Items from a data source:
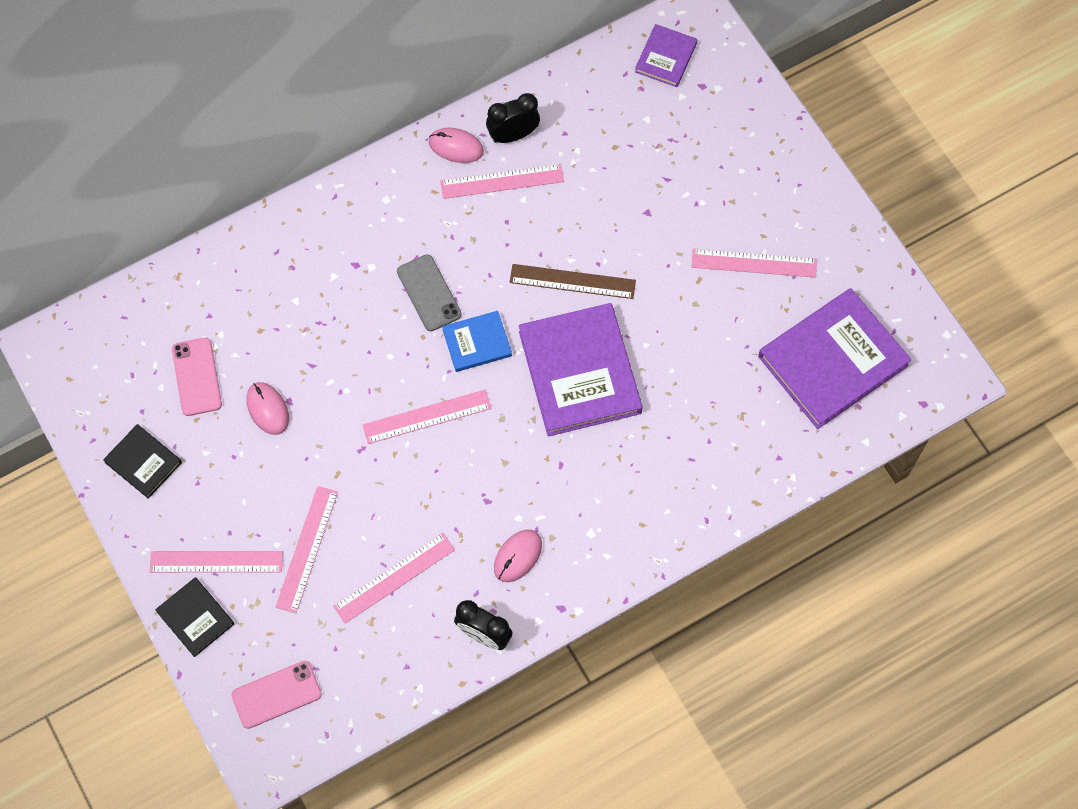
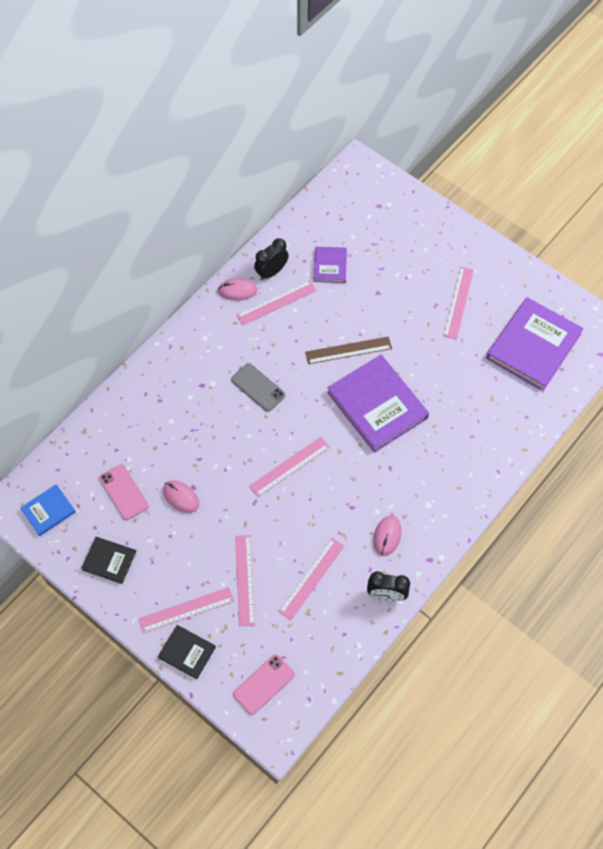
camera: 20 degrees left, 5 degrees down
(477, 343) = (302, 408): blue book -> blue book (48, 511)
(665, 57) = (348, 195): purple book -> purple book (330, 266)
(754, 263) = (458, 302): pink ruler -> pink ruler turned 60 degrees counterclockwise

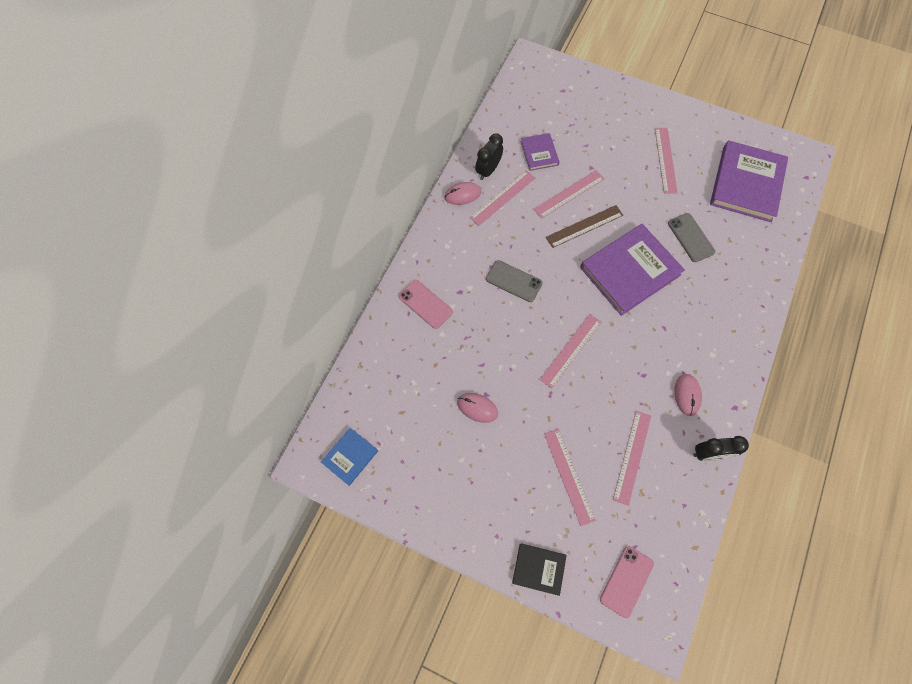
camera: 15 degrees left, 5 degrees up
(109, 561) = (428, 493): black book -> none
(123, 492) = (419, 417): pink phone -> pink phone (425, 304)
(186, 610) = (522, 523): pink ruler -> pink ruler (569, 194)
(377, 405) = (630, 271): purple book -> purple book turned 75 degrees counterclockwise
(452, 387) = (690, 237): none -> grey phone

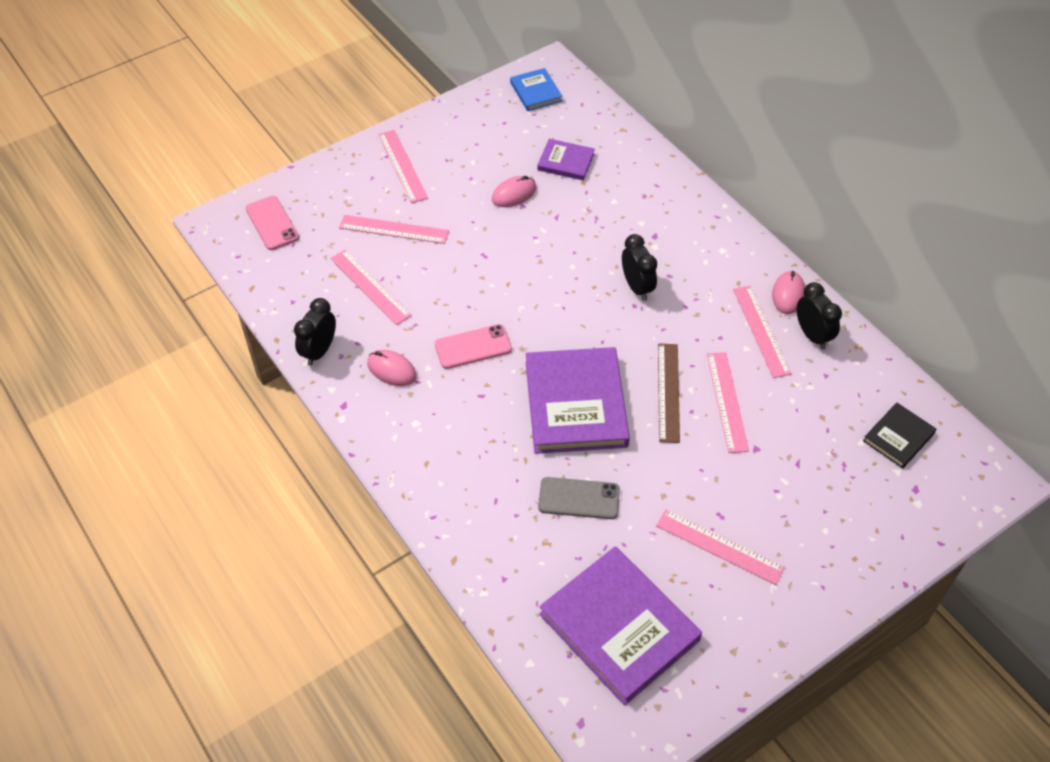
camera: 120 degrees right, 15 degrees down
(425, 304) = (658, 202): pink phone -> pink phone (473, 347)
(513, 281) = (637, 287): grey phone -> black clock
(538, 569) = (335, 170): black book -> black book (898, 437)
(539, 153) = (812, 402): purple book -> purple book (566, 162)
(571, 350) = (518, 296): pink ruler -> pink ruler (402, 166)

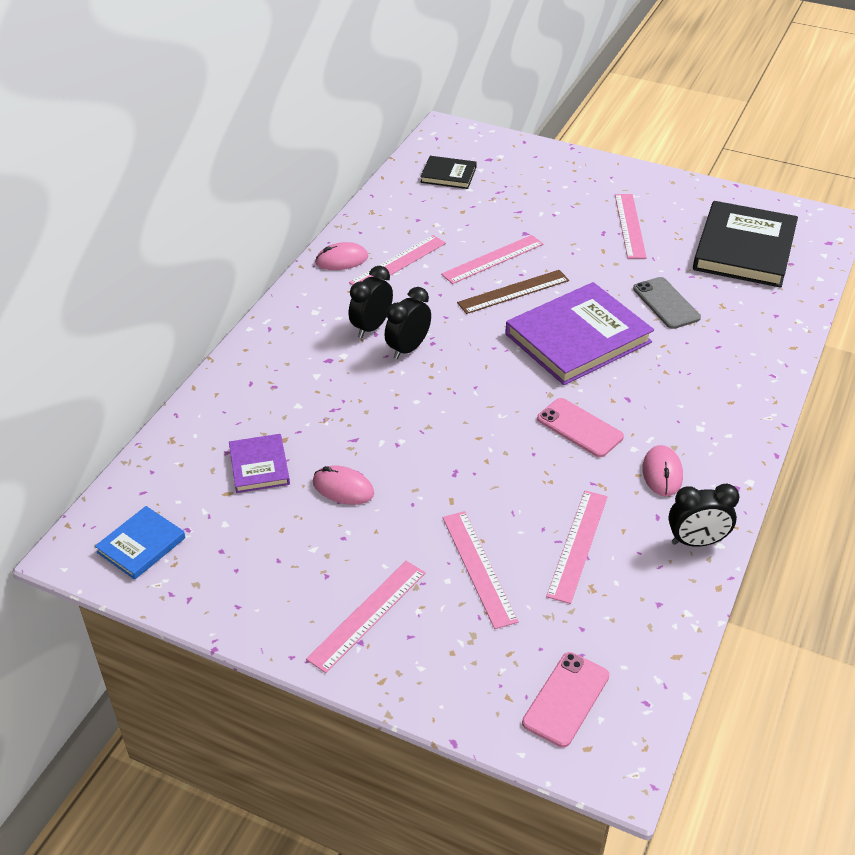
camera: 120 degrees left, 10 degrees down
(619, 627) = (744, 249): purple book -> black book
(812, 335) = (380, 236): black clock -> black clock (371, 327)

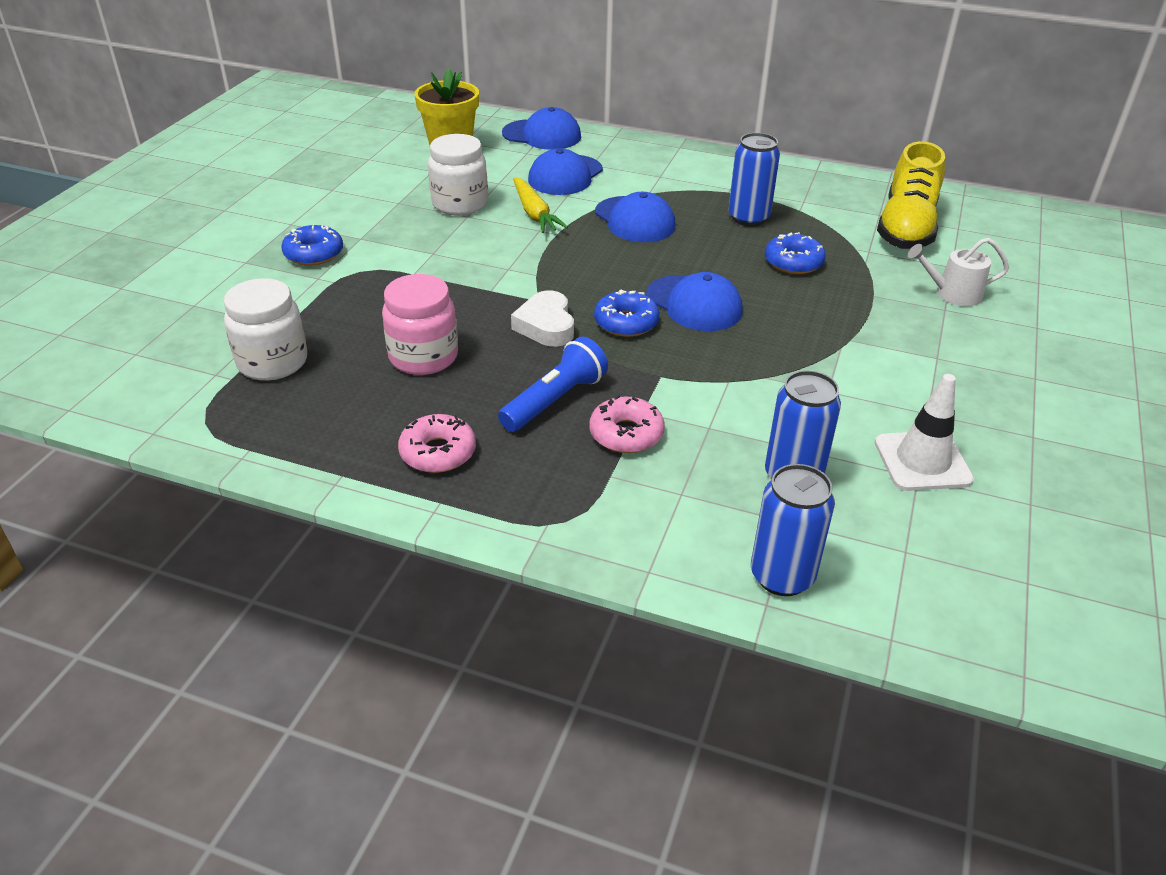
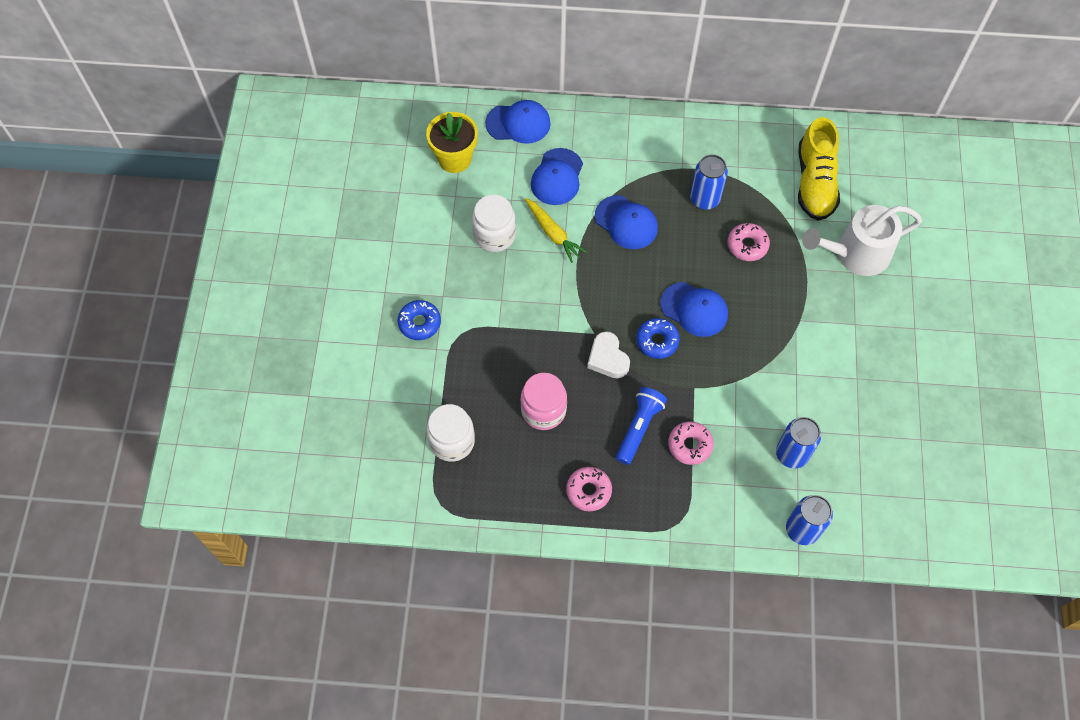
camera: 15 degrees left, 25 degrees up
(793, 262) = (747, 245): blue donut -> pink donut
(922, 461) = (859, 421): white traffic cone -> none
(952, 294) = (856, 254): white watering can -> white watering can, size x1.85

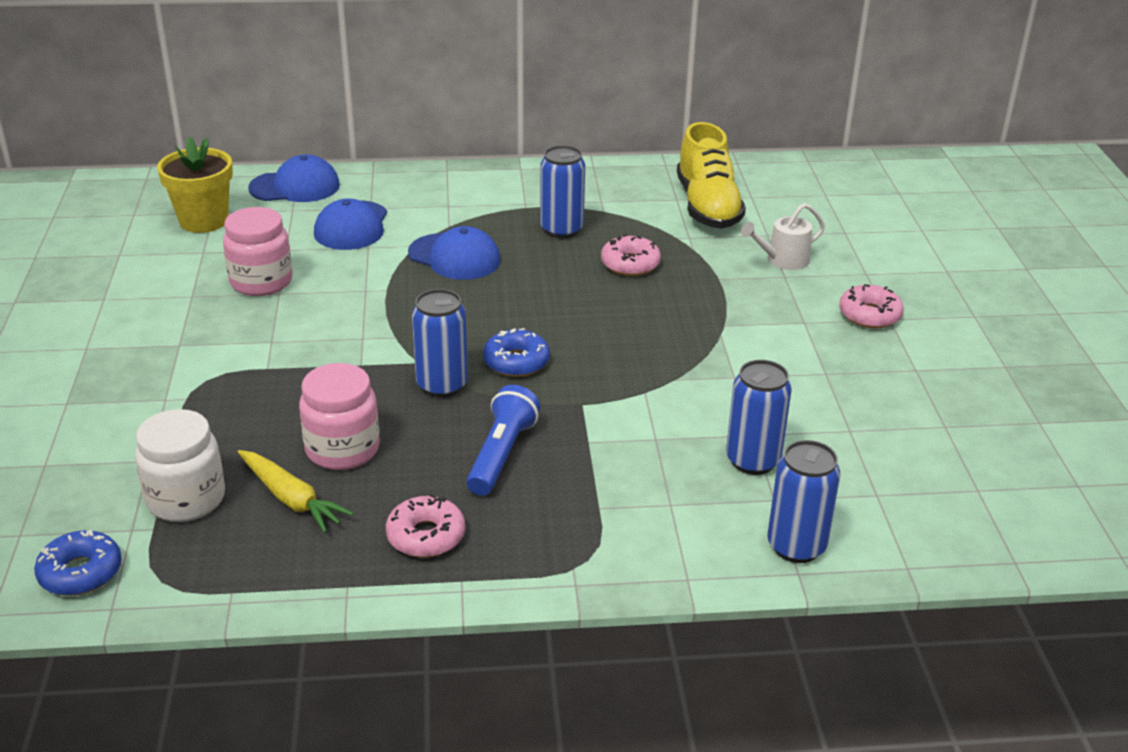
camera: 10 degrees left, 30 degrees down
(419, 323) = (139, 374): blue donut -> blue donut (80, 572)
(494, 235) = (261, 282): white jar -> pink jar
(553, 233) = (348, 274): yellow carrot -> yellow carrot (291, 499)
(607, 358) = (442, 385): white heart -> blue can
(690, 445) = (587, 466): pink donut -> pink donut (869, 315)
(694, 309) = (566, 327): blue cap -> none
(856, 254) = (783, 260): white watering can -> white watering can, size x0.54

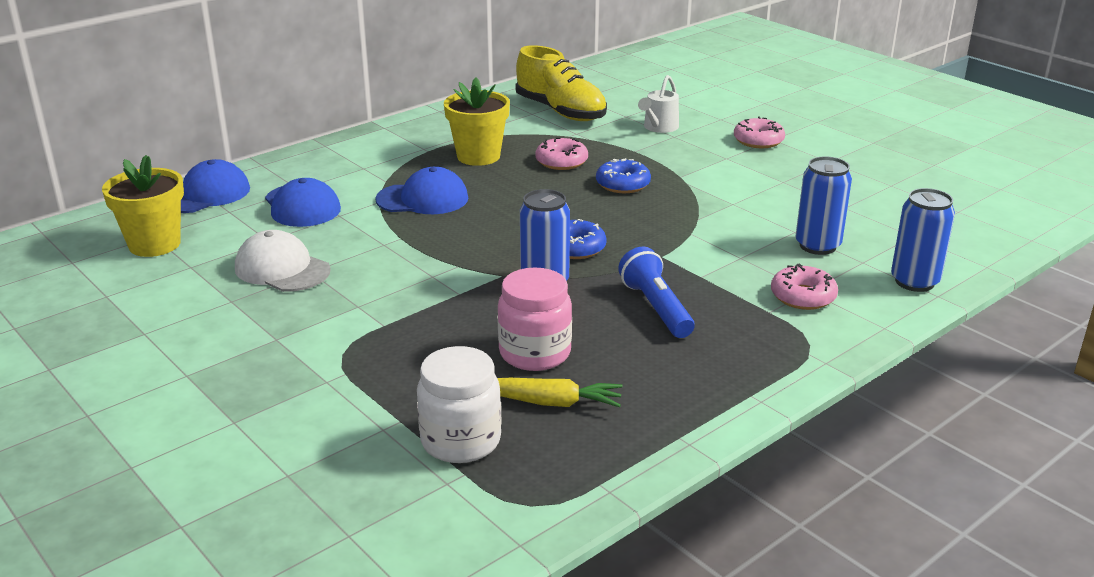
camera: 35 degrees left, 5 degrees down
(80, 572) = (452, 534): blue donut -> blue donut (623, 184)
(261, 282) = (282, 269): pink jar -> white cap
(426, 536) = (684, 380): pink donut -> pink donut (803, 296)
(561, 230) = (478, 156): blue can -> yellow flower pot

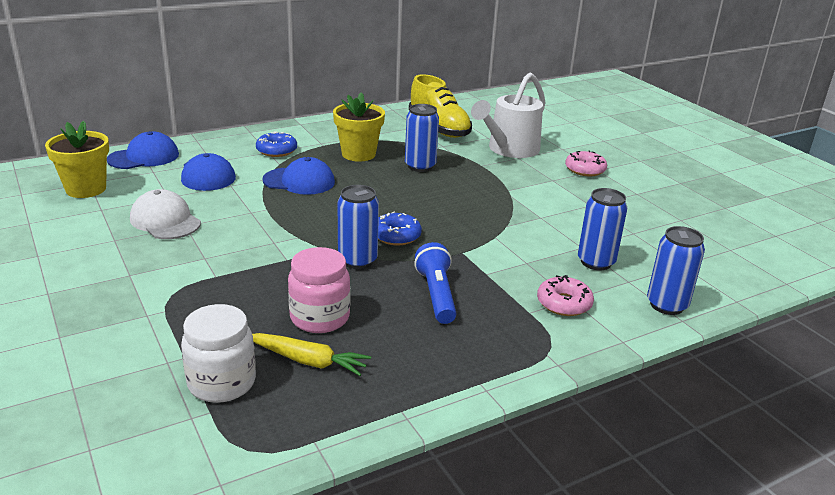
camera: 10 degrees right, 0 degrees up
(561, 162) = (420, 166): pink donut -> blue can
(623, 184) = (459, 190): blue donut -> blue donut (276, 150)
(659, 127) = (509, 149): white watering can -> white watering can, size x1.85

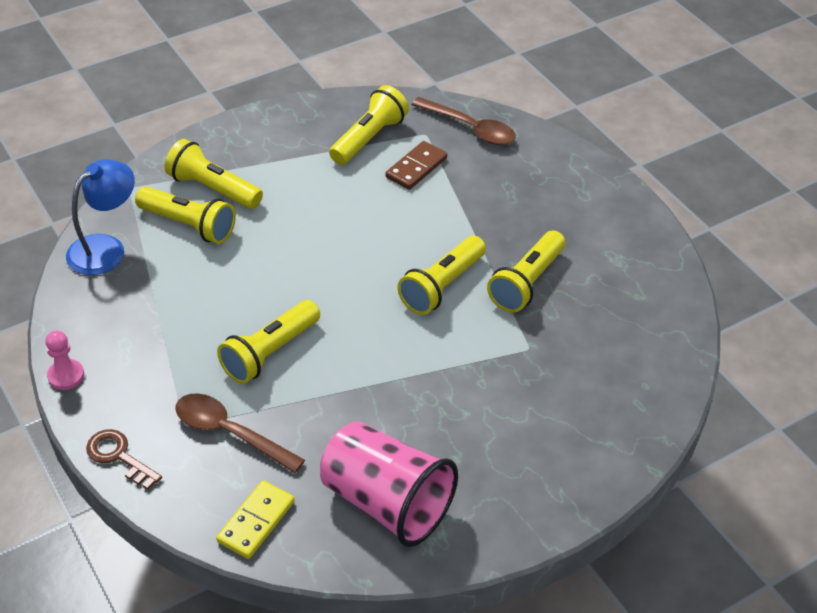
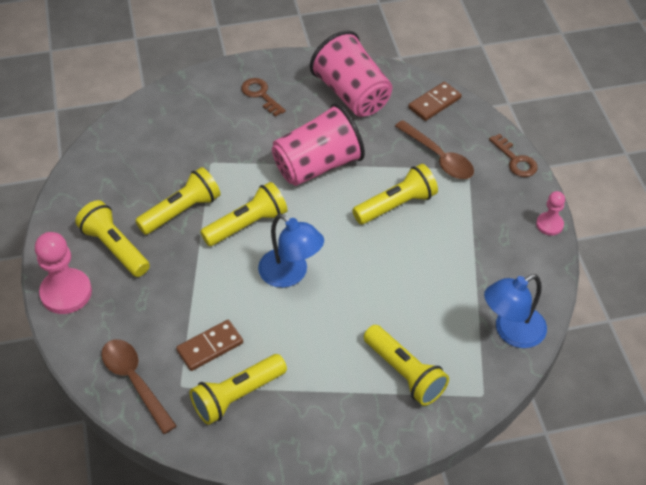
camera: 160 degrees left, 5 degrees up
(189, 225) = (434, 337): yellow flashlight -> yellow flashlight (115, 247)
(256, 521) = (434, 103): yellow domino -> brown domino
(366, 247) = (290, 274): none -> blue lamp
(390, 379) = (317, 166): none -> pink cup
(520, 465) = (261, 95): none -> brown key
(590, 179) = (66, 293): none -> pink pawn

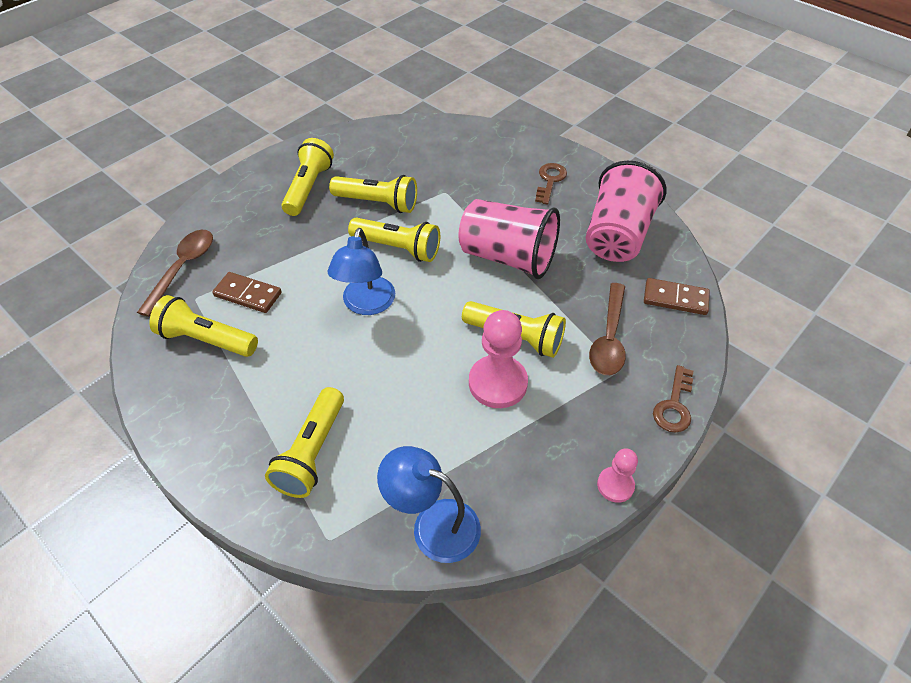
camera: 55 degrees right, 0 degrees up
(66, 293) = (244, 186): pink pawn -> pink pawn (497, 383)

#### Work to complete
The expected output is an exact retyping of the lines from the line with "(390, 379) = (317, 166): none -> pink cup" through the last line of the data, with both ends kept and the pictures dropped.

#### Your response
(390, 379) = (317, 166): none -> pink cup
(520, 465) = (261, 95): none -> brown key
(590, 179) = (66, 293): none -> pink pawn

camera: 55 degrees right, 0 degrees up
(66, 293) = (244, 186): pink pawn -> pink pawn (497, 383)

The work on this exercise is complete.